> **Exercise requirements**
Exclude the pictures; give every entry again exactly as written.

> **Exercise data**
______

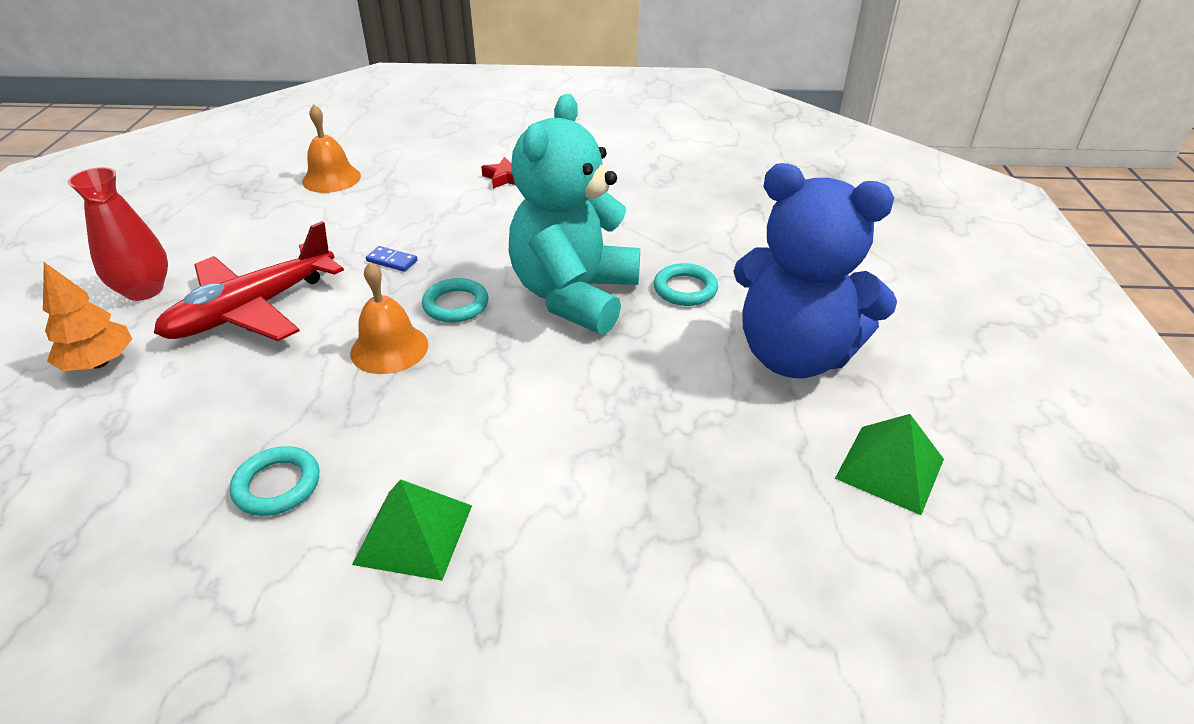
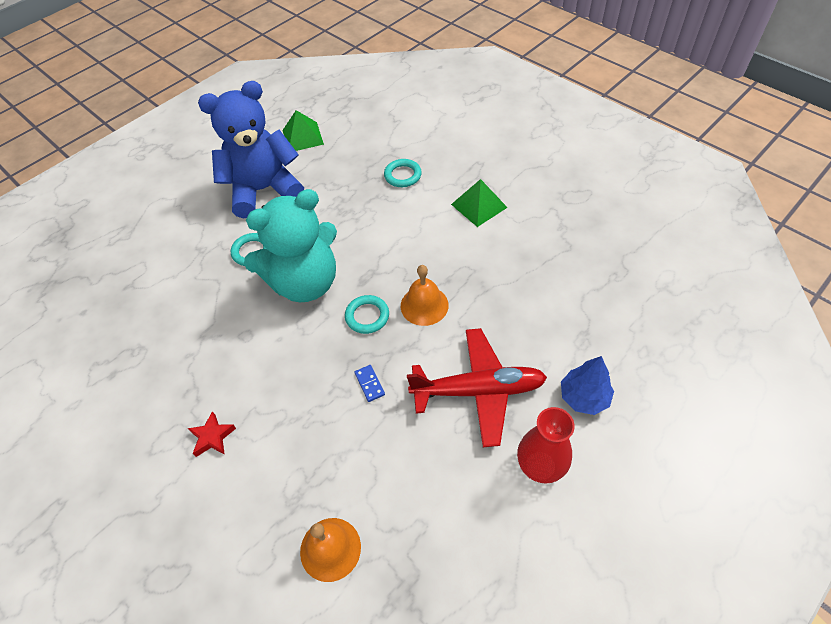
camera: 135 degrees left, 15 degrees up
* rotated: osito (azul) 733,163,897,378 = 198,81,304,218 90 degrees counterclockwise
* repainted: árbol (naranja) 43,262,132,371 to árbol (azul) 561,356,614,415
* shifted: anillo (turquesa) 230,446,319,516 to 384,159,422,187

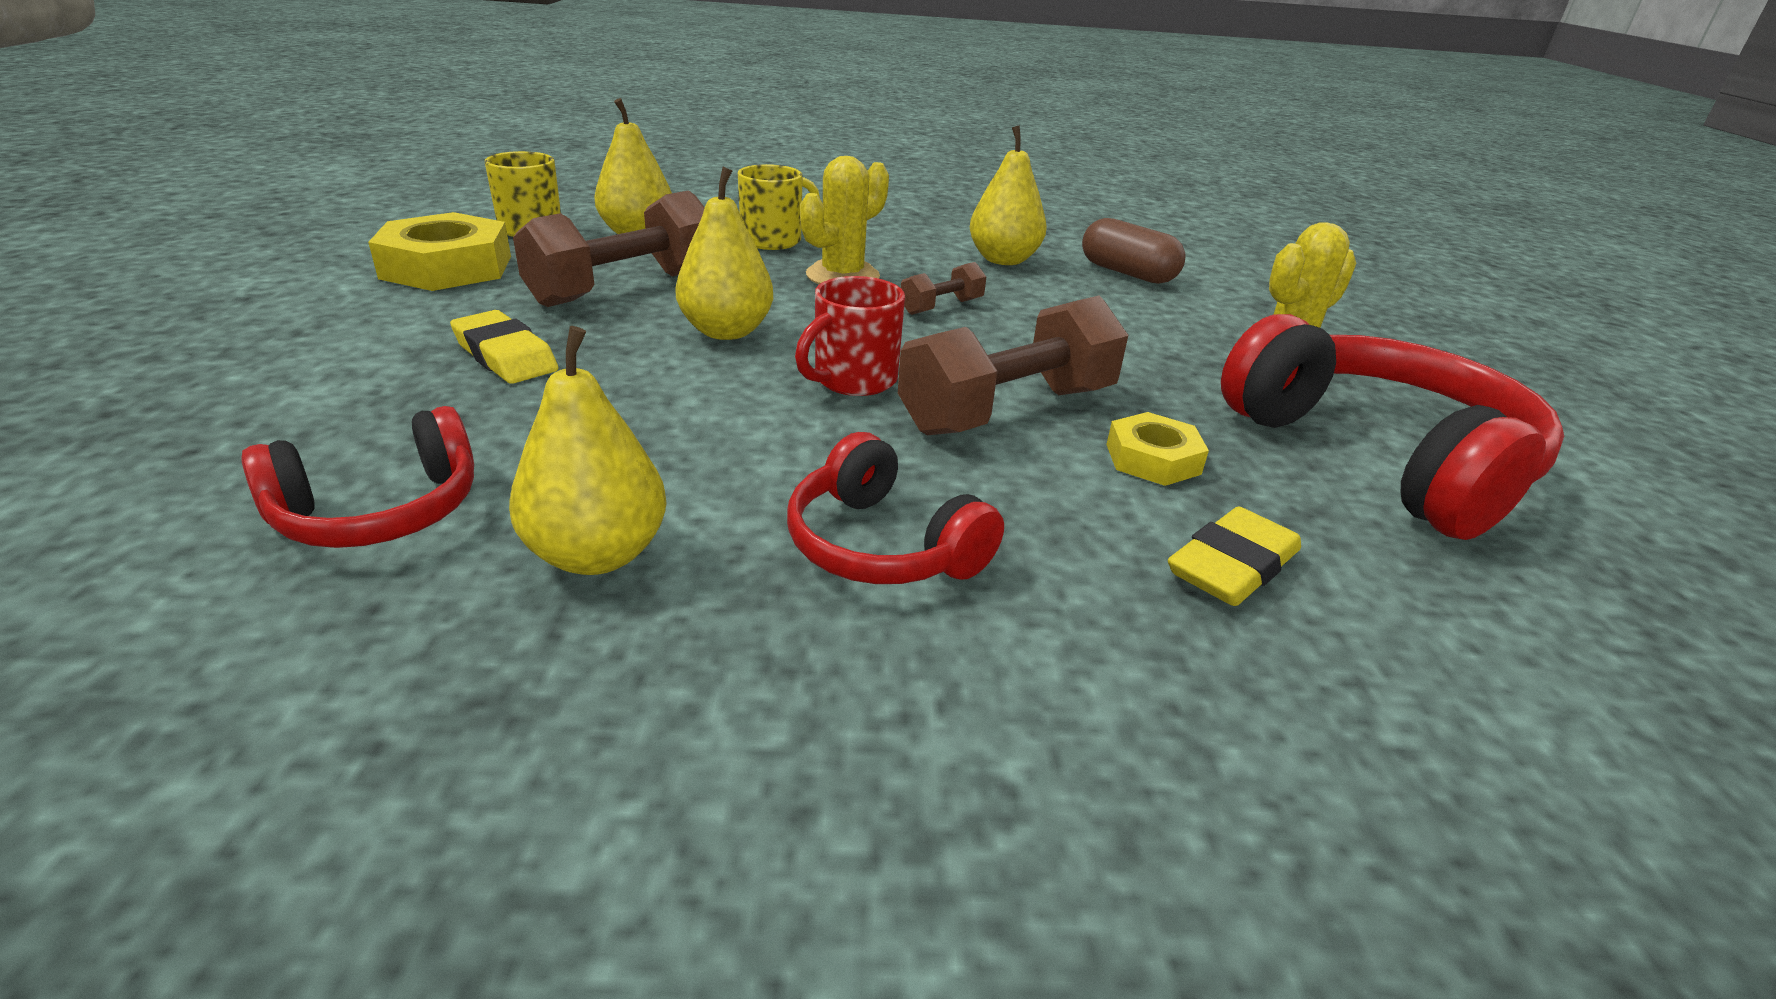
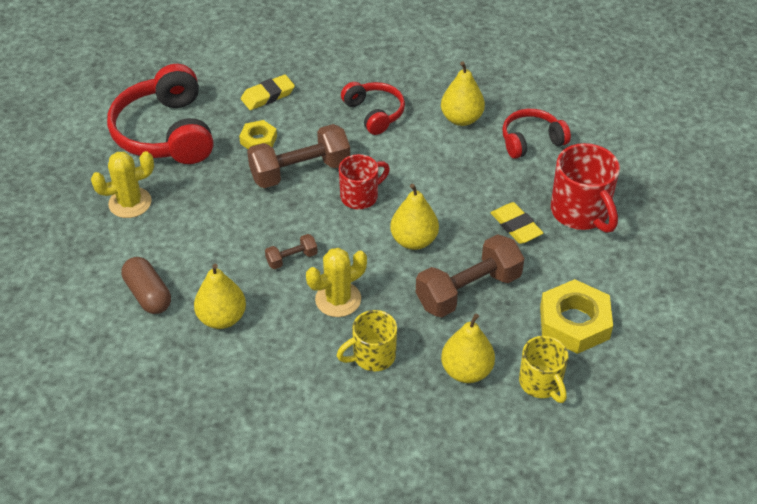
camera: 165 degrees left, 15 degrees up
* new: taza (rojo) 551,143,620,233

______

> **Answer space**
camera: 135 degrees left, 15 degrees up
* rotated: osito (azul) 733,163,897,378 = 198,81,304,218 90 degrees counterclockwise
* repainted: árbol (naranja) 43,262,132,371 to árbol (azul) 561,356,614,415
* shifted: anillo (turquesa) 230,446,319,516 to 384,159,422,187

camera: 165 degrees left, 15 degrees up
* new: taza (rojo) 551,143,620,233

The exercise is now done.